---- Input for this task

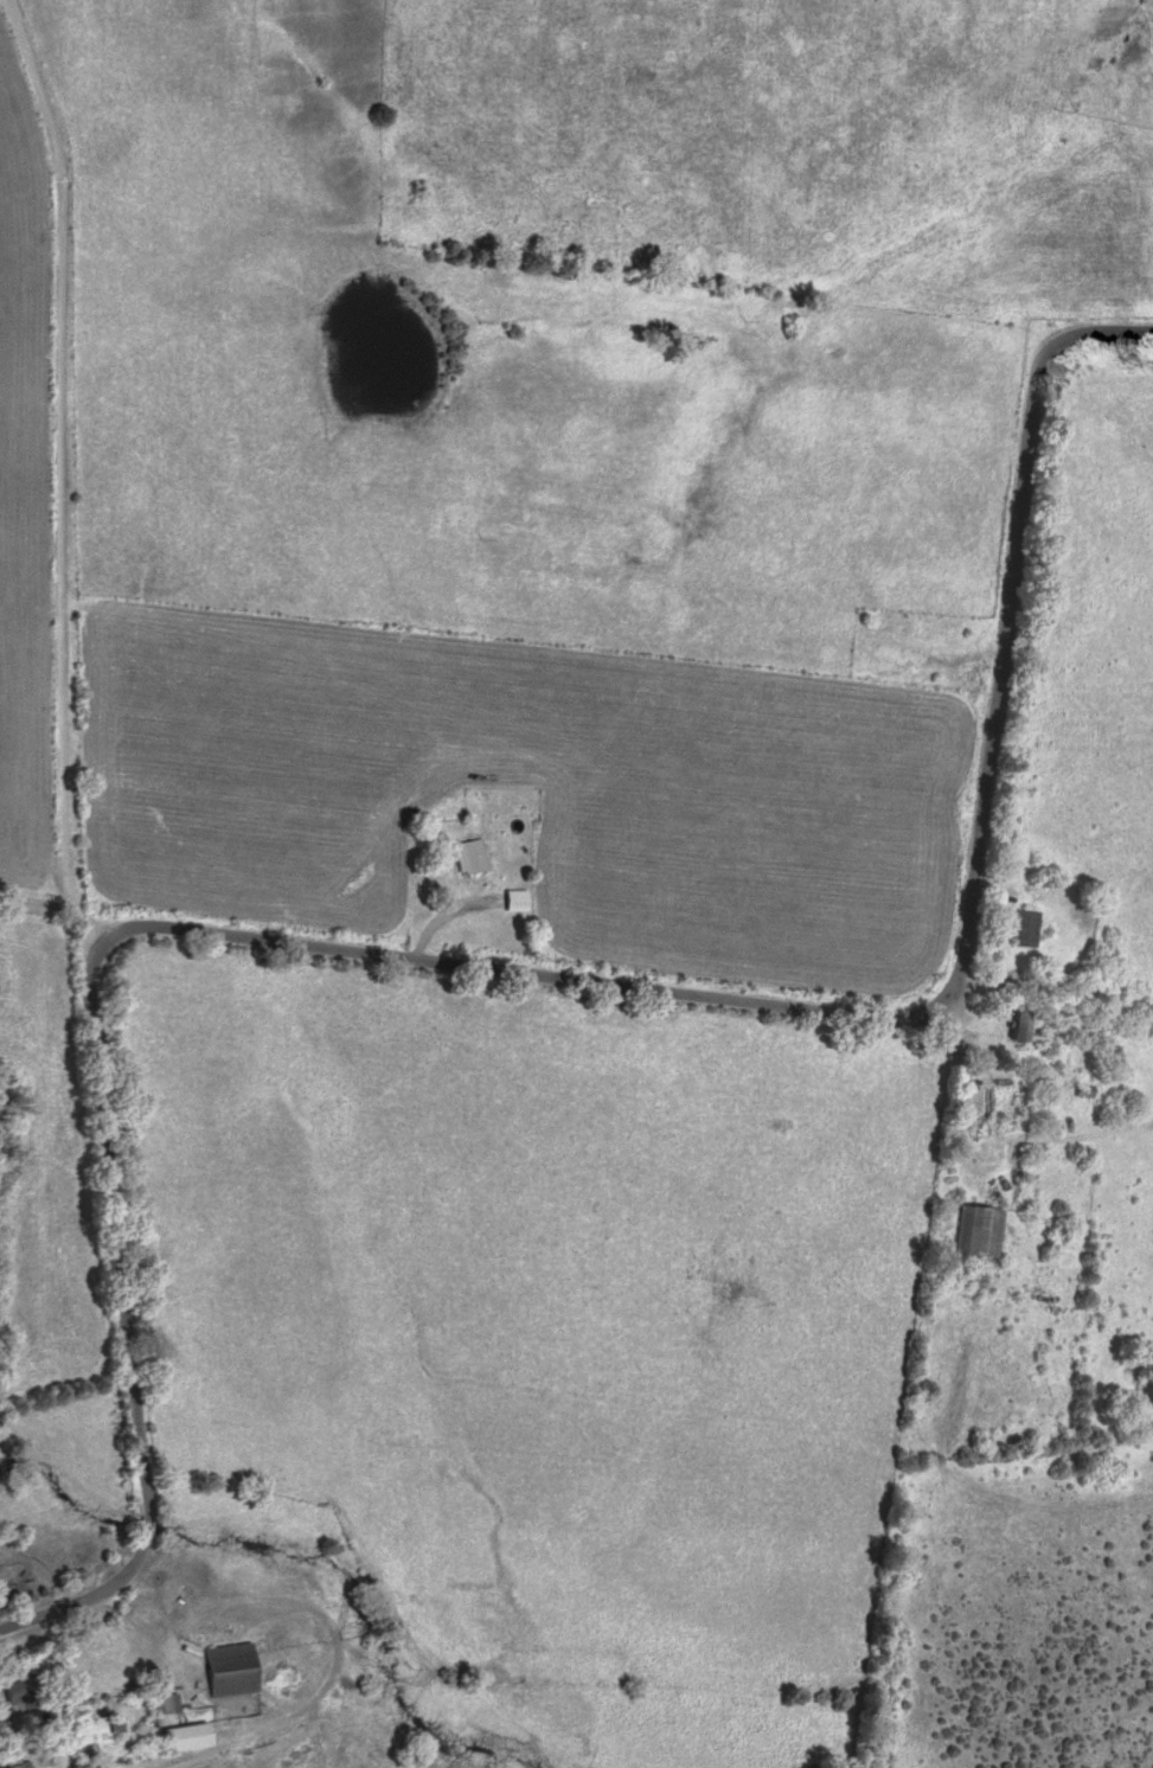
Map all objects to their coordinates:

--------
---- Input for this task

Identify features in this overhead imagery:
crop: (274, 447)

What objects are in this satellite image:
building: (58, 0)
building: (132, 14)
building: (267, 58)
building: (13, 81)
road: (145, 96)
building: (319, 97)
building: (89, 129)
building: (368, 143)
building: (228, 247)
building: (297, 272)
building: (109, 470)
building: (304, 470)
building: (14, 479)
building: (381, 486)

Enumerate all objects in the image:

--------

__Activity__
Beginning at the line above with "What objects are" and finishing at the line with "Enumerate all objects", return each line exactly and return nothing else.

__Your response__
What objects are in this satellite image:
building: (58, 0)
building: (132, 14)
building: (267, 58)
building: (13, 81)
road: (145, 96)
building: (319, 97)
building: (89, 129)
building: (368, 143)
building: (228, 247)
building: (297, 272)
building: (109, 470)
building: (304, 470)
building: (14, 479)
building: (381, 486)

Enumerate all objects in the image:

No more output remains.